--- MATERIAL FOR THIS TASK Enclosed Below ---

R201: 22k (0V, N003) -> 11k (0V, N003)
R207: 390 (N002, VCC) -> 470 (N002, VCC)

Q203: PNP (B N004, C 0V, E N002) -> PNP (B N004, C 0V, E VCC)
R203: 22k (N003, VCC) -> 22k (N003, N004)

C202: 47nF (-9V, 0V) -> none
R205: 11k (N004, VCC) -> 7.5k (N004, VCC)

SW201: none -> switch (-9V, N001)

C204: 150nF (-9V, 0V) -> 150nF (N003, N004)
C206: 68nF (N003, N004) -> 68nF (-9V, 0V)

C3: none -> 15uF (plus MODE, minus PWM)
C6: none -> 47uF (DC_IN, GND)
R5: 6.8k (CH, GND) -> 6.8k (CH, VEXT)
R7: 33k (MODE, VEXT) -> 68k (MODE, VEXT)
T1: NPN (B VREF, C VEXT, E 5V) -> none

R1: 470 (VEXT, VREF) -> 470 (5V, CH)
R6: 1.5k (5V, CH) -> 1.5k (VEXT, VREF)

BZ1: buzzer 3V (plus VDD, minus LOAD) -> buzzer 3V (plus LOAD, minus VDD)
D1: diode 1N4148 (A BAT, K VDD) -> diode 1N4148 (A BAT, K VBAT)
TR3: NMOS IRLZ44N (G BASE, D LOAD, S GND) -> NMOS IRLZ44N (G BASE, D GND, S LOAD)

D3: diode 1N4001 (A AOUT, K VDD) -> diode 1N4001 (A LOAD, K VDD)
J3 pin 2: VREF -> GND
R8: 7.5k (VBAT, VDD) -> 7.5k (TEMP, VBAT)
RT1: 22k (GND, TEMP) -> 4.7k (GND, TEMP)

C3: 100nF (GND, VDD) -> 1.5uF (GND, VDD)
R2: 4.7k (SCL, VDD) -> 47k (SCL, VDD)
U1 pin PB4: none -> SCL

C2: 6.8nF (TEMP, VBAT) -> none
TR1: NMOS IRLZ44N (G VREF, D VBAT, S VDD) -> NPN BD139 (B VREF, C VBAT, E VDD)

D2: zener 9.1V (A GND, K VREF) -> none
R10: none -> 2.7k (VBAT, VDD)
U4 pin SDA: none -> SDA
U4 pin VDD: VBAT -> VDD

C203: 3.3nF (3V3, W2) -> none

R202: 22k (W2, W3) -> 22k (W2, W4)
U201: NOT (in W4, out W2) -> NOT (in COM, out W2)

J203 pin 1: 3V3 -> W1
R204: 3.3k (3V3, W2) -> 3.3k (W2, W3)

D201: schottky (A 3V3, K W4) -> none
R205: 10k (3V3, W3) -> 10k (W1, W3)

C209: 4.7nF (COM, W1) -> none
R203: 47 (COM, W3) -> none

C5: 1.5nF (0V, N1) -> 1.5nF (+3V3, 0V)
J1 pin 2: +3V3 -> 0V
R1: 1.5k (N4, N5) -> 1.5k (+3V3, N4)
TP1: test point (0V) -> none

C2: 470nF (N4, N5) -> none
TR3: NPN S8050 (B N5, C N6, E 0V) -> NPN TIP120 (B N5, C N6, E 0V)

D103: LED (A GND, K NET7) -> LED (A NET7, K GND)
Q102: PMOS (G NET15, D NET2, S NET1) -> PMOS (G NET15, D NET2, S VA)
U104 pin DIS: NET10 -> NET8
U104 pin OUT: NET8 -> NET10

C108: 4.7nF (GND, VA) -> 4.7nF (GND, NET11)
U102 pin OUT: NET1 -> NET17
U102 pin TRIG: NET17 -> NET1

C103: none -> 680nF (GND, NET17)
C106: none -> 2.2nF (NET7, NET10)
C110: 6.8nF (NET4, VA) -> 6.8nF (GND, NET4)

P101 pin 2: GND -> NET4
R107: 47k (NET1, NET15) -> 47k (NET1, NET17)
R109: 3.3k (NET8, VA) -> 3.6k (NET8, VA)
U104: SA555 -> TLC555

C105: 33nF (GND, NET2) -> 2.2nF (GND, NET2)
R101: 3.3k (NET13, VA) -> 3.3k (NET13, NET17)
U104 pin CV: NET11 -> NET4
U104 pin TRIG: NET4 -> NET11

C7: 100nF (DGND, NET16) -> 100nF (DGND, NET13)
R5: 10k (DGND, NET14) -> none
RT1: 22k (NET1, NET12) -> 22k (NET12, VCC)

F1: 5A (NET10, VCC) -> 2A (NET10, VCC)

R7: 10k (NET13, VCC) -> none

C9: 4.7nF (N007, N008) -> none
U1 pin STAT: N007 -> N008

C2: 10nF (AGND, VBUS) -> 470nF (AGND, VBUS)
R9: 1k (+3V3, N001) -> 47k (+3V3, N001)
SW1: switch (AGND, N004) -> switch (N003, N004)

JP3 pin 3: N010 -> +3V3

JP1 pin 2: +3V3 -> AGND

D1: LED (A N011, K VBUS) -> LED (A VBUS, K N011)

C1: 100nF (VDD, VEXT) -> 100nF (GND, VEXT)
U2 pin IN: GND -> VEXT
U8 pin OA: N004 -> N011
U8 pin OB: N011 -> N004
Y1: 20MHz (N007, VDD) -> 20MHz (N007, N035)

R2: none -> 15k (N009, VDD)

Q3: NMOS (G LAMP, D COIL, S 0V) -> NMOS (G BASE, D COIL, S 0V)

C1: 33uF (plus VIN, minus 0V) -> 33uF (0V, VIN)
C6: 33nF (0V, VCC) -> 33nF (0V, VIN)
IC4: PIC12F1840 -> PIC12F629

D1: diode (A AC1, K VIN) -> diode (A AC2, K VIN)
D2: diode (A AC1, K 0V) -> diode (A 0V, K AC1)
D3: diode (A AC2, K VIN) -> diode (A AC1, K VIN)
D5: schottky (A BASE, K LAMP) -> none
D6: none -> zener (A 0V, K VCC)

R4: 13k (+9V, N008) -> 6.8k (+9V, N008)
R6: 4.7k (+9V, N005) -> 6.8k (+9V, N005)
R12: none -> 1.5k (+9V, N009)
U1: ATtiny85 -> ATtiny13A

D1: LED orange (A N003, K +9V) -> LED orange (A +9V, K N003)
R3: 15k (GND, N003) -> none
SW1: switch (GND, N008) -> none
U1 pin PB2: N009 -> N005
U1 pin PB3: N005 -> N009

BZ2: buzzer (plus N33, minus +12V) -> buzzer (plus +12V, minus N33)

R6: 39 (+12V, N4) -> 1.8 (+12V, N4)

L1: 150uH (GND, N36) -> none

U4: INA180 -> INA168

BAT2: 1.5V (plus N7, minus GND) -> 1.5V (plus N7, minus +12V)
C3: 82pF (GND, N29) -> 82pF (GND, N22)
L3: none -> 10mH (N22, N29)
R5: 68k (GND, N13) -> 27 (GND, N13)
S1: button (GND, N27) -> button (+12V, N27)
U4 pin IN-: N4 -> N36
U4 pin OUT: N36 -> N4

--- End of Enclosed MATERIAL FOR THIS TASK ---

**INSTRUCTIONS TO FOLLOW**: When you reach the line holding "C110: 6.8nF (NET4, VA) -> 6.8nF (GND, NET4)" in the records above, begin reproducing exactly, stop after the line holding "U104 pin CV: NET11 -> NET4", and output nothing else.

**REPLY TO THE EXERCISE**:
C110: 6.8nF (NET4, VA) -> 6.8nF (GND, NET4)

P101 pin 2: GND -> NET4
R107: 47k (NET1, NET15) -> 47k (NET1, NET17)
R109: 3.3k (NET8, VA) -> 3.6k (NET8, VA)
U104: SA555 -> TLC555

C105: 33nF (GND, NET2) -> 2.2nF (GND, NET2)
R101: 3.3k (NET13, VA) -> 3.3k (NET13, NET17)
U104 pin CV: NET11 -> NET4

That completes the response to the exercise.